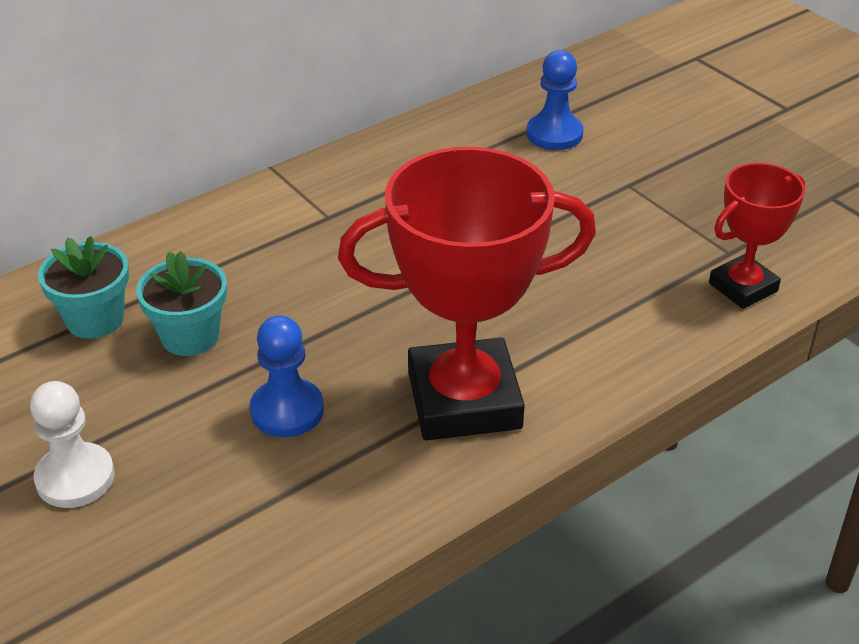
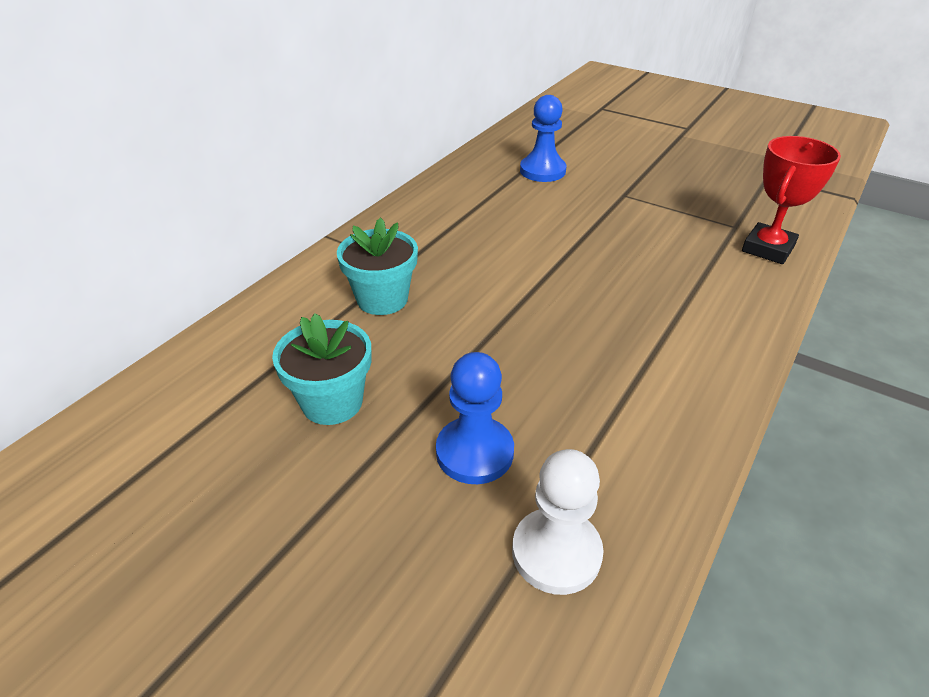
camera: 20 degrees left, 0 degrees up
(75, 478) = (280, 605): white pawn -> white pawn (556, 552)
(95, 319) = (221, 410): turquoise flower pot -> turquoise flower pot (382, 299)
(464, 400) = (631, 396): red trophy -> none

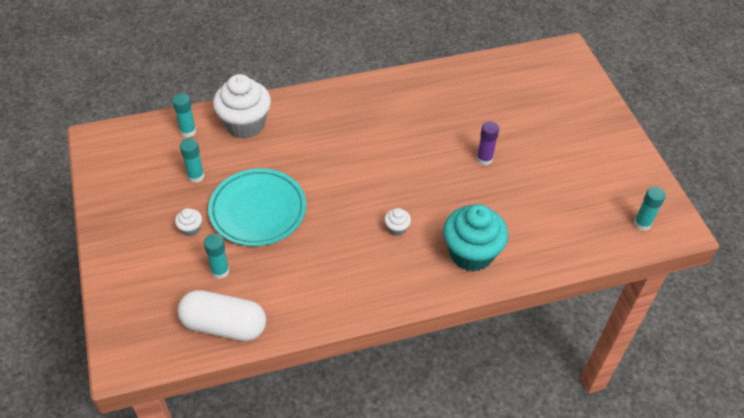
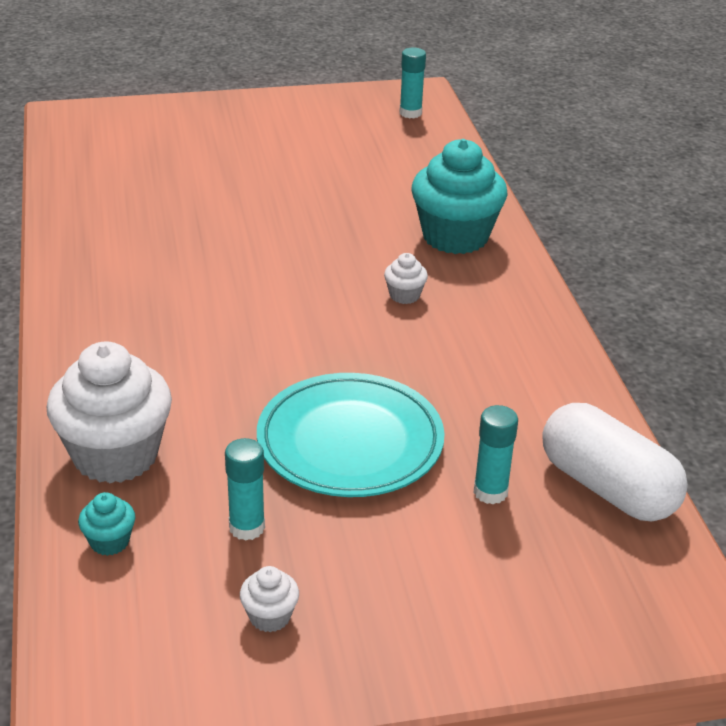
camera: 85 degrees left, 15 degrees down
(188, 131) = (109, 541): turquoise glue stick -> turquoise cupcake
(190, 229) = (387, 533): white cupcake -> white cupcake (270, 616)
(224, 325) = (607, 487): white capsule -> white capsule turned 60 degrees counterclockwise
(484, 159) = (274, 206): purple glue stick -> none

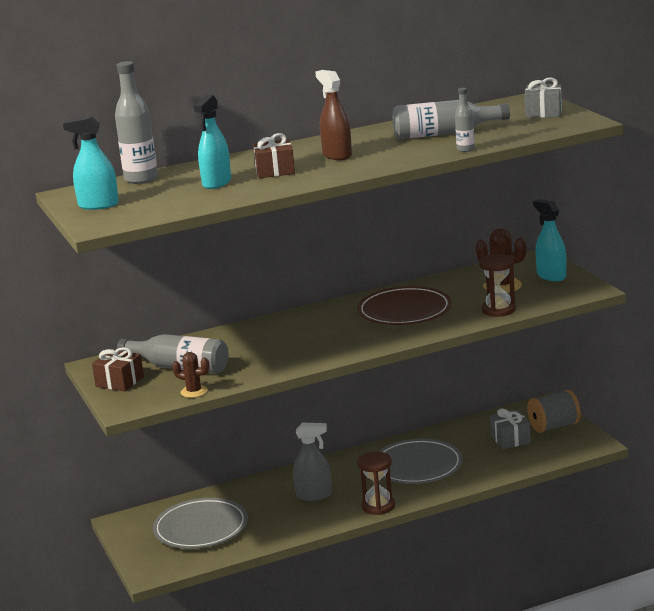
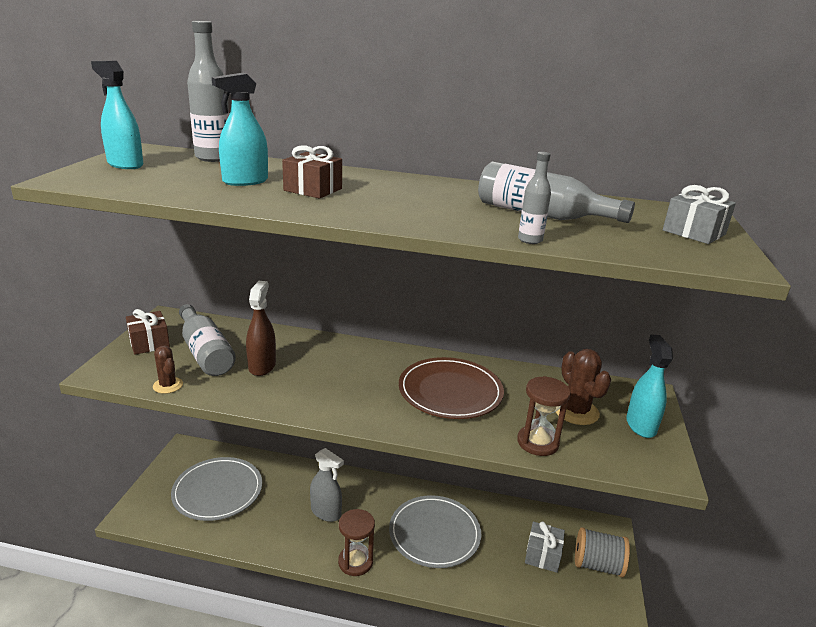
camera: 30 degrees right, 5 degrees up
(337, 155) = (396, 196): brown spray bottle -> brown spray bottle (262, 366)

------

--- ASSIGNMENT ---
Filter the records above and copy every line that contains the word "left".

--- RESPONSE TO THIS TASK ---
camera: 20 degrees left, 0 degrees up
camera: 85 degrees left, 15 degrees down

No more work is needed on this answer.